Copy out each line of the data that contains "slope".
* * *
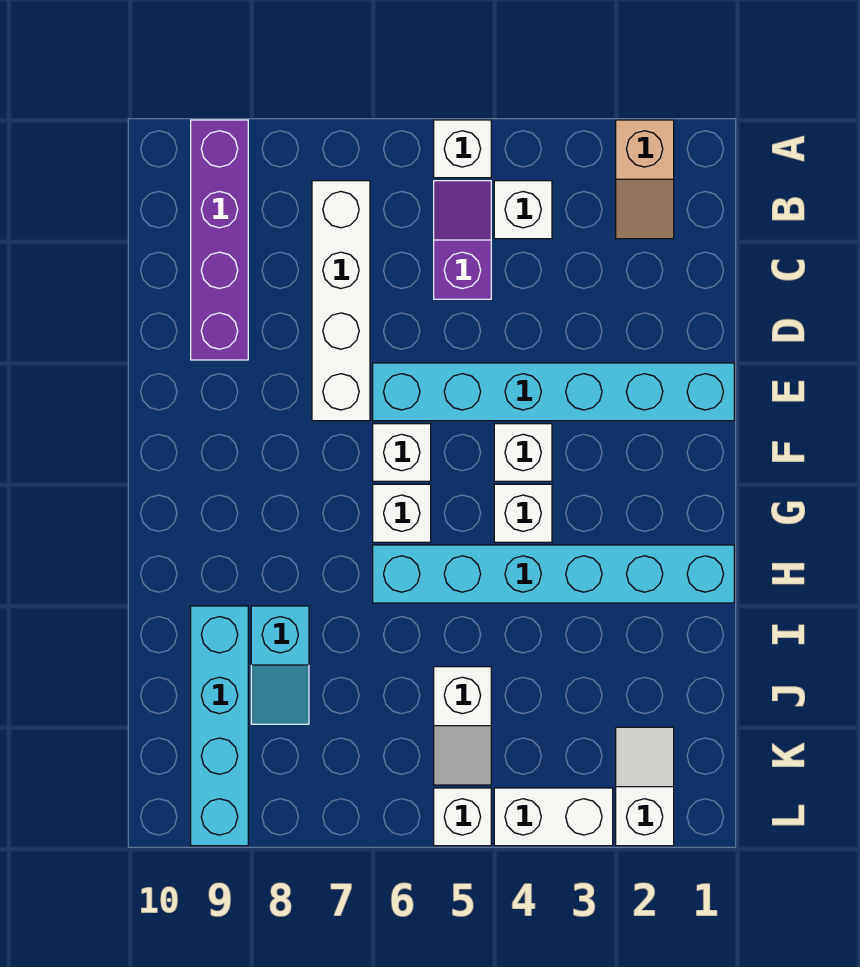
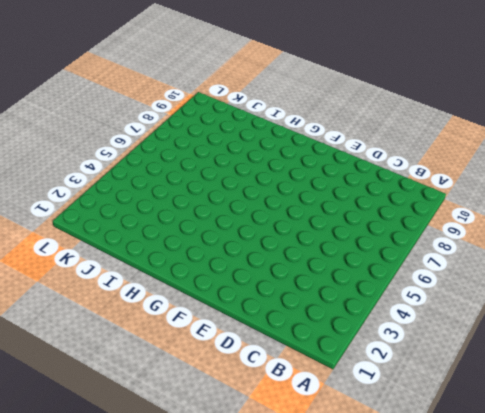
none -> tan slope A2:B2 level 1 top A
none -> white brick A5 level 1
none -> purple brick A9:D9 level 1

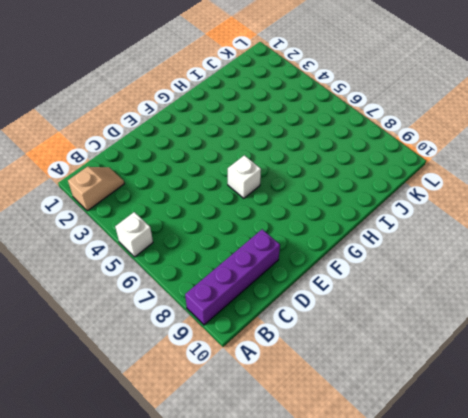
none -> white brick B4 level 1
none -> purple slope B5:C5 level 1 top C
none -> white brick B7:E7 level 1

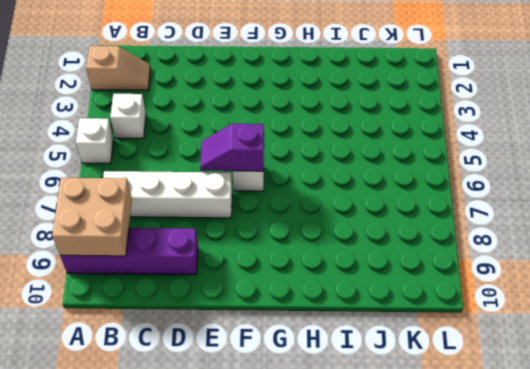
tan brick A8:B9 level 2 -> none
purple slope E6:F6 level 2 top F -> purple slope B5:C5 level 1 top C
none -> cyan brick E1:E6 level 1
none -> white brick F4 level 1
none -> white brick G4 level 1

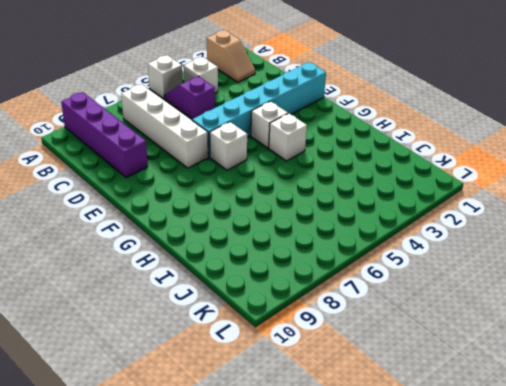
none -> white brick G6 level 1
none -> cyan brick H1:H6 level 1
none -> cyan slope I8:J8 level 1 top I

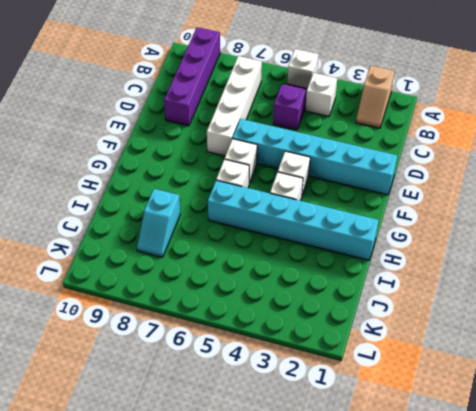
none -> cyan brick I9:L9 level 1
none -> white slope J5:K5 level 1 top J
none -> white slope K2:L2 level 1 top L

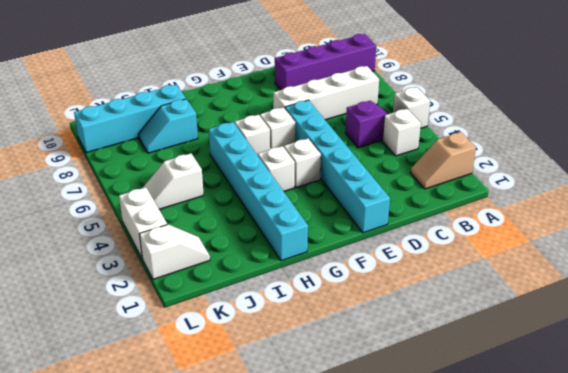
none -> white brick L5 level 1

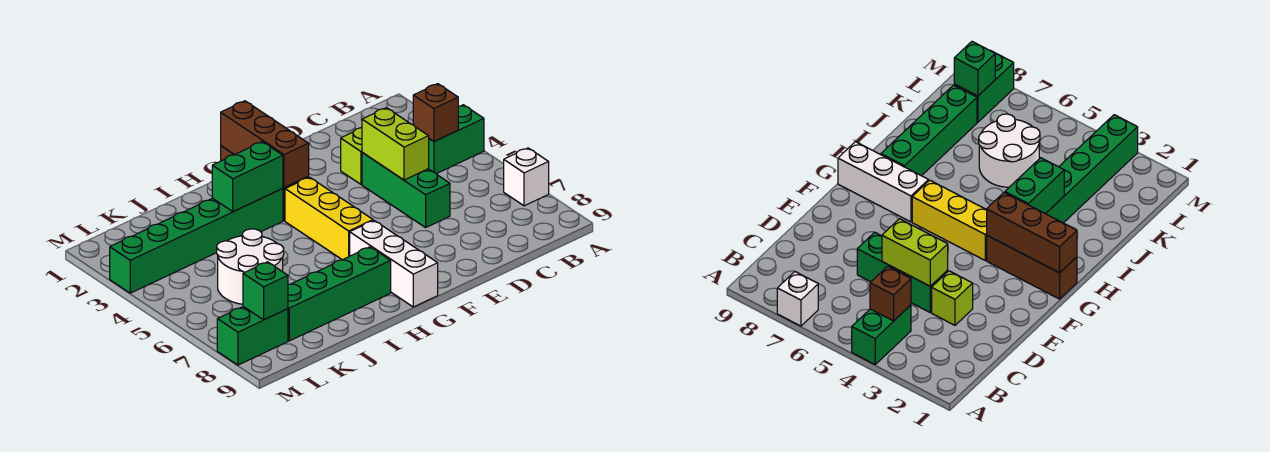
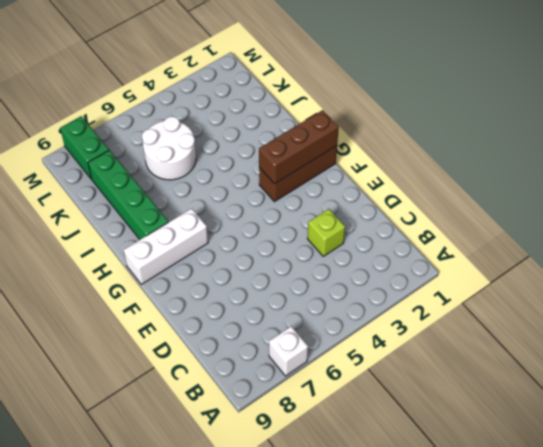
none -> green brick A4:B4 level 1
none -> green brick D4:D6 level 1
none -> yellow brick G4:G6 level 1

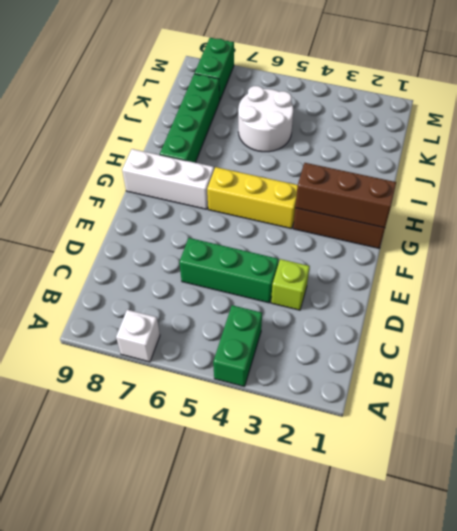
none -> green brick H3:M3 level 1
none -> brown brick B4 level 2
none -> lime brick D4:D5 level 2

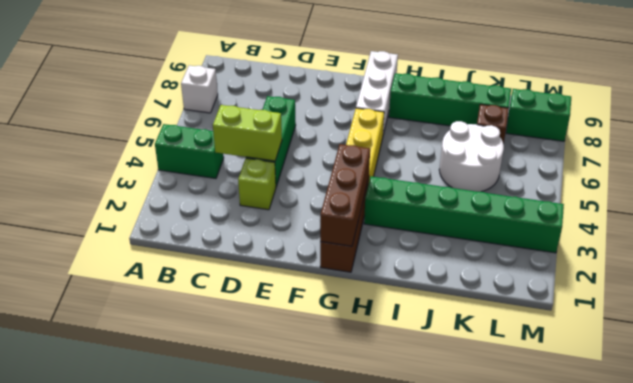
lime brick C4:D4 level 2 -> lime brick D4:D5 level 2
brown brick K7 level 1 -> brown brick B4 level 2
none -> green brick H3:I3 level 2
none -> green brick L8 level 2

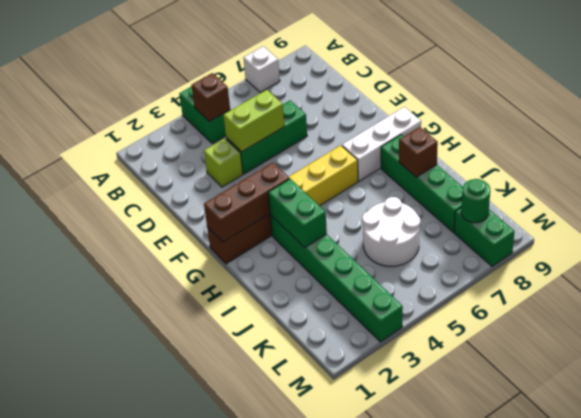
brown brick I8 level 2 -> none
green round brick L8 level 2 -> green brick L8 level 2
* * *
[Result of this task]:
none -> tan slope A2:B2 level 1 top A
none -> purple slope B5:C5 level 1 top C
purple slope E6:F6 level 2 top F -> purple slope B5:C5 level 1 top C
none -> cyan slope I8:J8 level 1 top I
none -> white slope J5:K5 level 1 top J
none -> white slope K2:L2 level 1 top L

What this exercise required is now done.